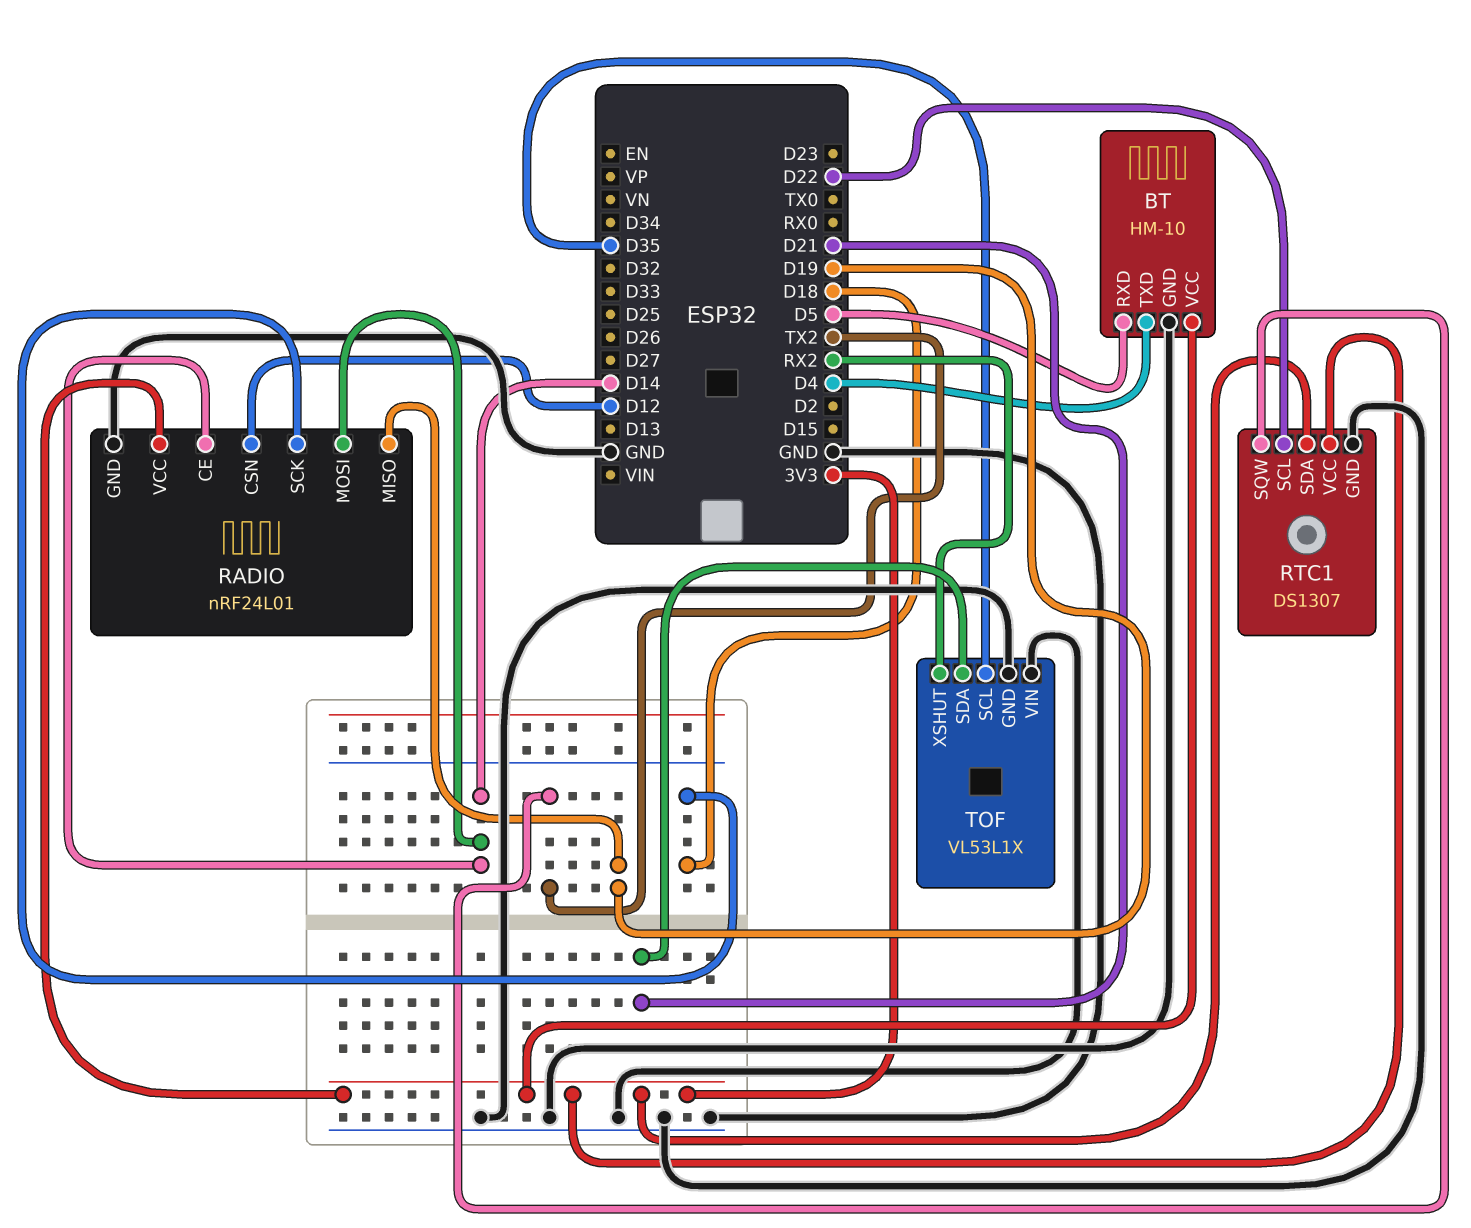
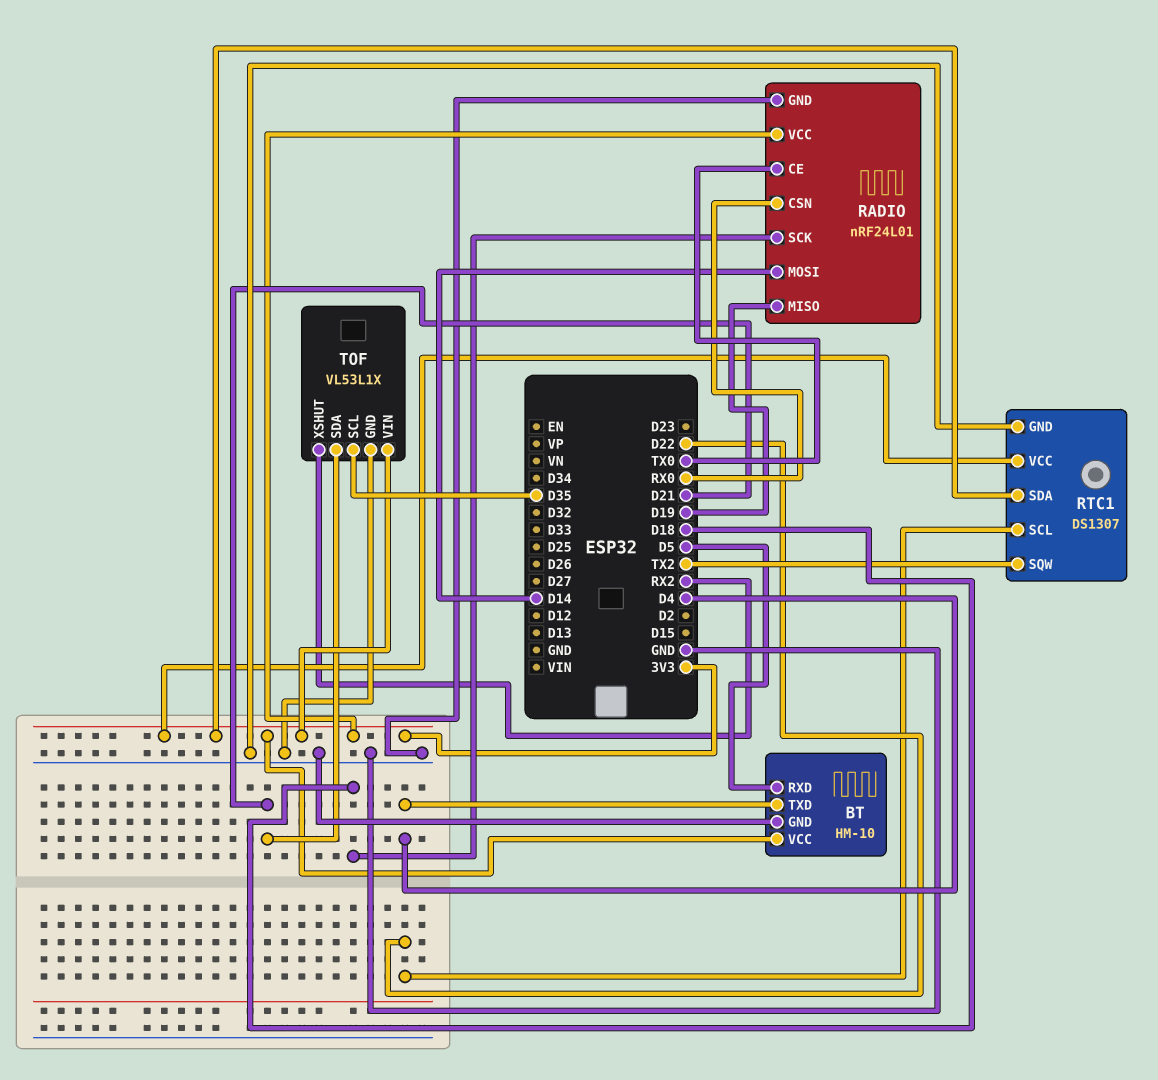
RADIO pin CE: D14 -> TX0
RADIO pin CSN: D12 -> RX0
TOF pin VIN: GND -> 3V3

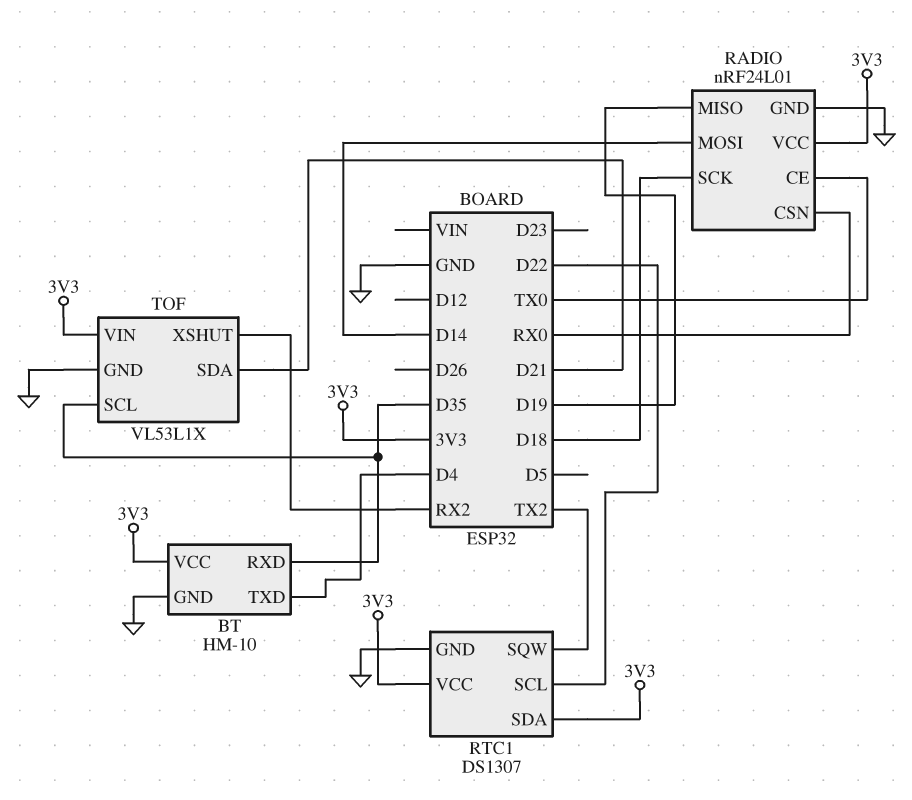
BT pin RXD: D5 -> D35

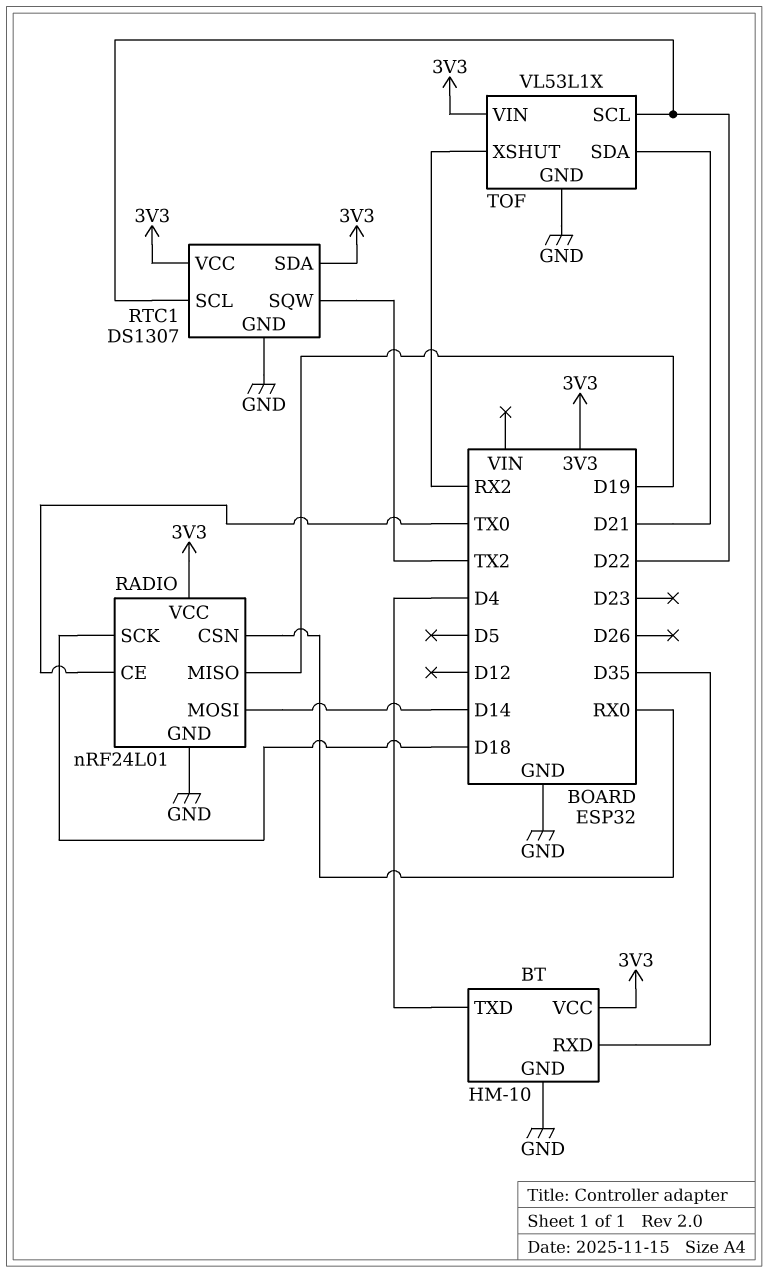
TOF pin SCL: D35 -> D22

● ● ● ●

What the exercise asks: Could every line above be set down exactly, with the pictures omitted?

Solution to the problem:
RADIO pin CE: D14 -> TX0
RADIO pin CSN: D12 -> RX0
TOF pin VIN: GND -> 3V3

BT pin RXD: D5 -> D35

TOF pin SCL: D35 -> D22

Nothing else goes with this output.